> _Work request_
Return, word for word, the lines in the records from the one containing "The width and" through the end of the records.

Stored data entries:
____________

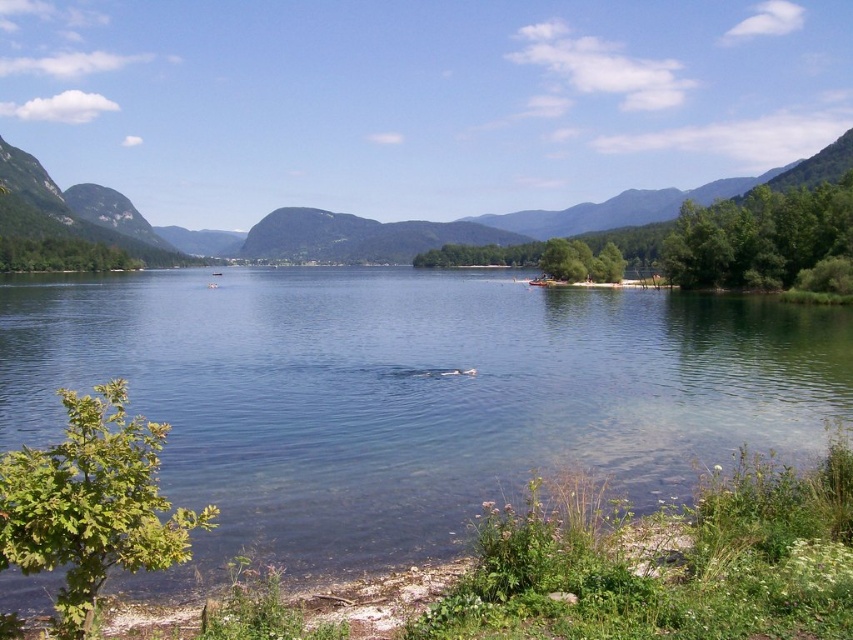
You are a GUI agent. You are given a task and a screenshot of the screen. Output one action in this format:
    pyautogui.click(x=<x>, y=<y>)
    Task: Click on the clear blue water at center
    The image size is (853, 640).
    Given the screenshot: What is the action you would take?
    pyautogui.click(x=410, y=396)

The width and height of the screenshot is (853, 640). I want to click on clear blue water at center, so click(410, 396).

At what (x,y) coordinates should I click in order to perform the action: click on clear blue water at center. Please return your answer as a coordinate pair (x, y). The image size is (853, 640). Looking at the image, I should click on (410, 396).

____________

> _Solved problem_
The width and height of the screenshot is (853, 640). I want to click on clear blue water at center, so click(410, 396).

At what (x,y) coordinates should I click in order to perform the action: click on clear blue water at center. Please return your answer as a coordinate pair (x, y). The image size is (853, 640). Looking at the image, I should click on (410, 396).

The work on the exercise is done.